- **YOUR OBJECTIVE**
In the entries below, which lines run from the one containing "(218, 388) = (493, 444): red" to the one containing "(801, 543) = (987, 563): green cake -> none"? Copy exactly those lines, ends included, and no others.

- **PROVIDED RECORDS**
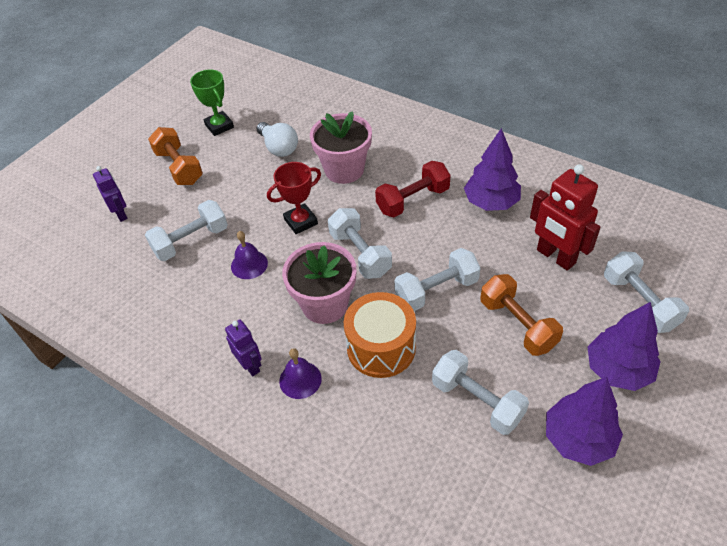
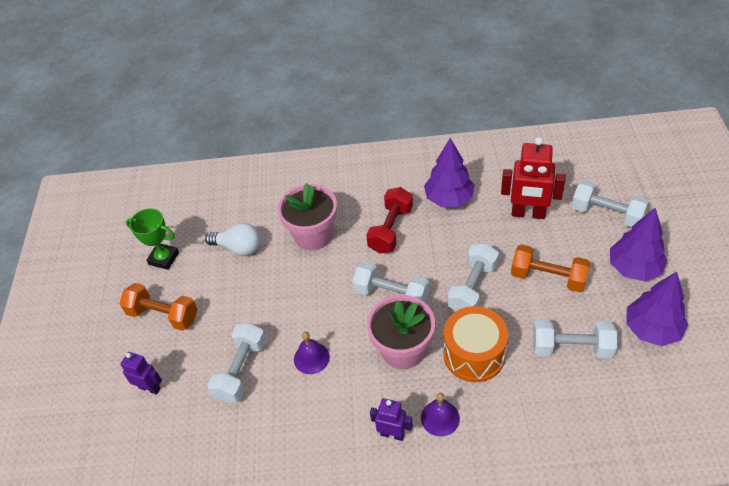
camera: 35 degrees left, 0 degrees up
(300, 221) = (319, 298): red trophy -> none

---

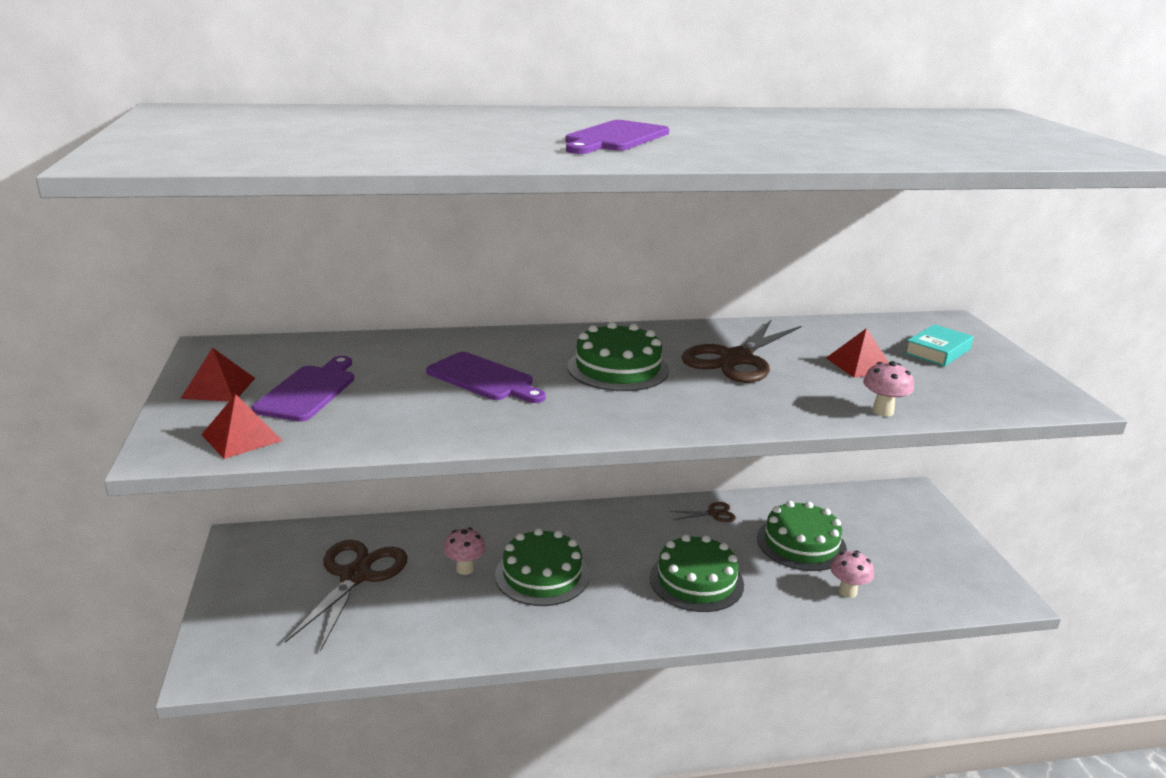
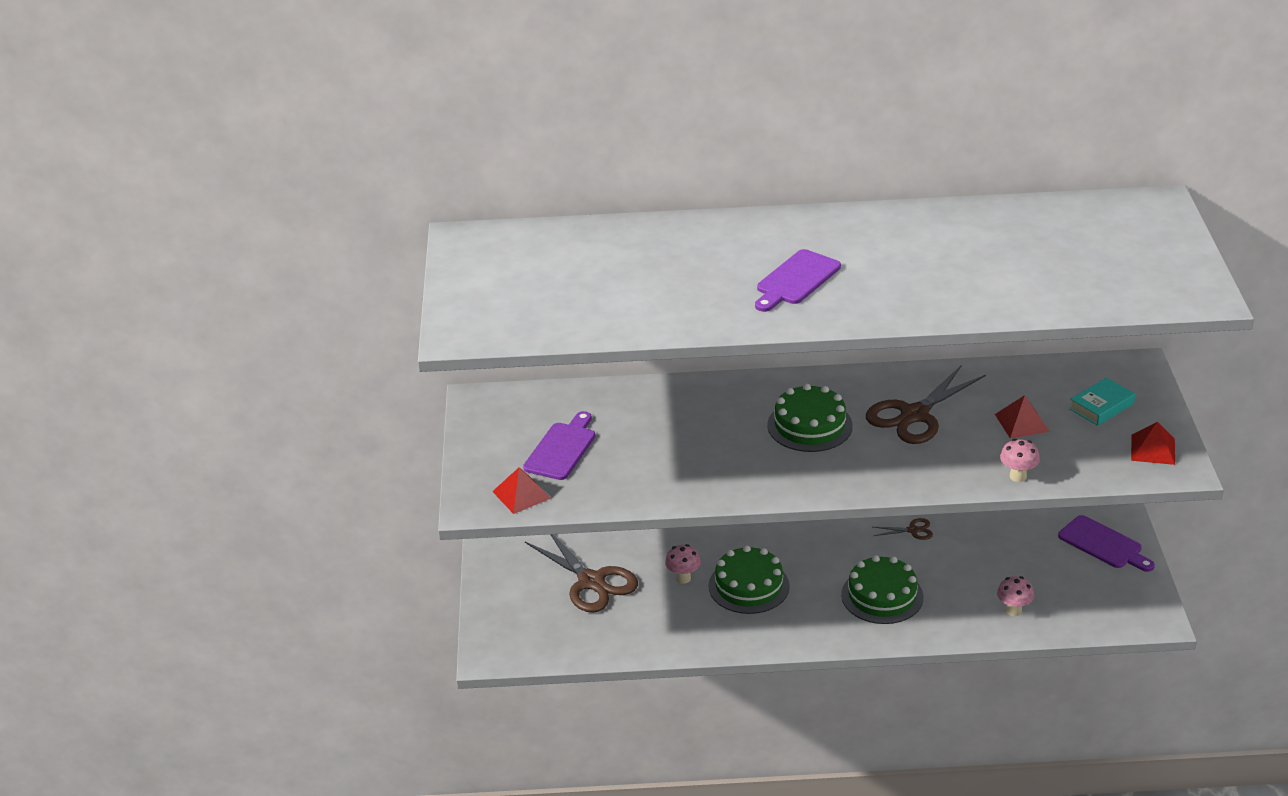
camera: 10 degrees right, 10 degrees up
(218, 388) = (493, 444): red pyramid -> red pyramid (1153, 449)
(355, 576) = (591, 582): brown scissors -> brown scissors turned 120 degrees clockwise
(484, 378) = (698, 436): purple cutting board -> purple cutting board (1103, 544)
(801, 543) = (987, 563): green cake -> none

- **WRITTEN REPLY**
(218, 388) = (493, 444): red pyramid -> red pyramid (1153, 449)
(355, 576) = (591, 582): brown scissors -> brown scissors turned 120 degrees clockwise
(484, 378) = (698, 436): purple cutting board -> purple cutting board (1103, 544)
(801, 543) = (987, 563): green cake -> none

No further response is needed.